• [Problem statement]
Among the records that follow, find the line with "pink line: (324, 122) -> (147, 292), moved" and the line with "gray circle: (193, 392) -> (39, 471), moved". Set down those lines and all lines between them exactly, without adding anything.

• [Dataset excerpts]

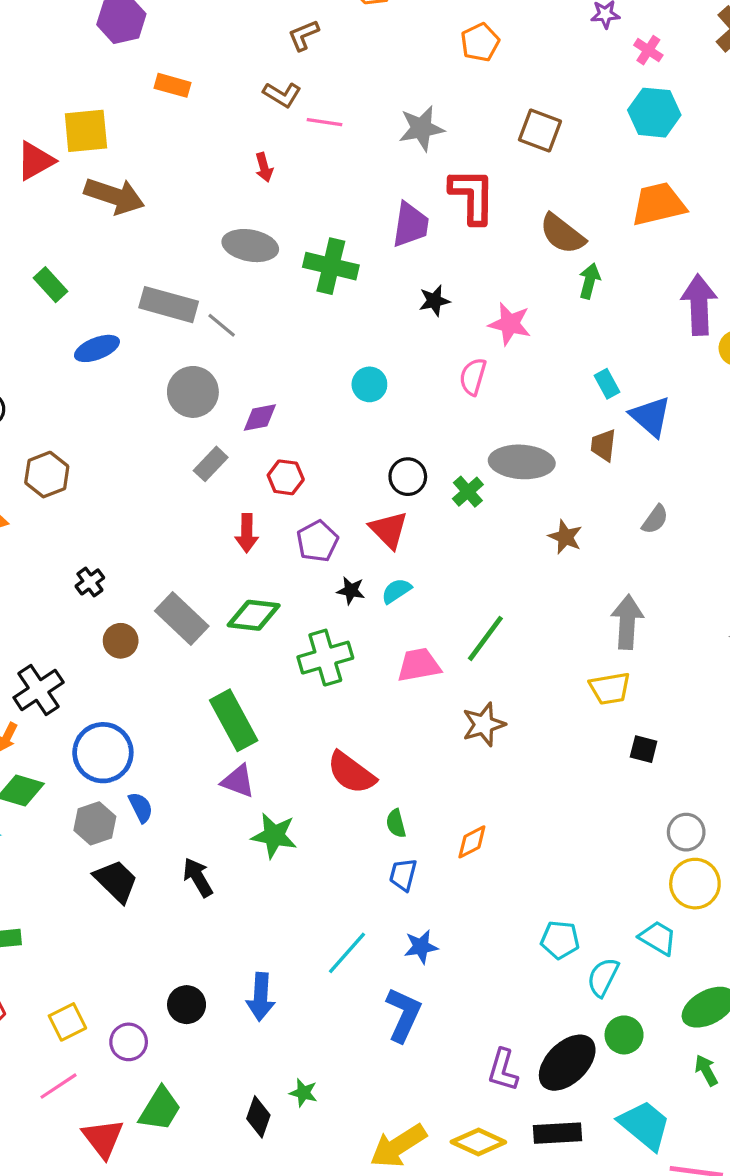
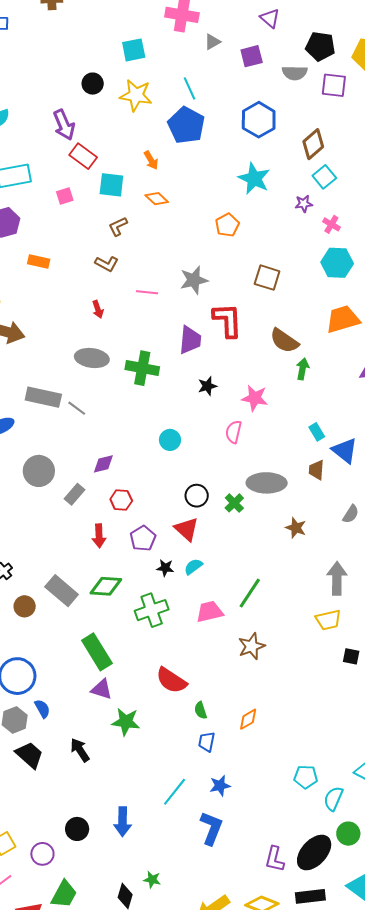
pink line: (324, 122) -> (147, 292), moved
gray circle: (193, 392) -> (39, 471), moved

* * *

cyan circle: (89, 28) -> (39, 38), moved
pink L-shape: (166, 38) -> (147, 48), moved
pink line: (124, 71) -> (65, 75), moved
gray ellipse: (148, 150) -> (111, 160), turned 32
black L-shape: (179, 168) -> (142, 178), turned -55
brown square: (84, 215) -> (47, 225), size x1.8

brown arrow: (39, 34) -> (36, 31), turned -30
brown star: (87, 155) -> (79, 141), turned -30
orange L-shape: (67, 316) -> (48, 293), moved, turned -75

• [Output for this exercise]
pink line: (324, 122) -> (147, 292), moved
gray circle: (193, 392) -> (39, 471), moved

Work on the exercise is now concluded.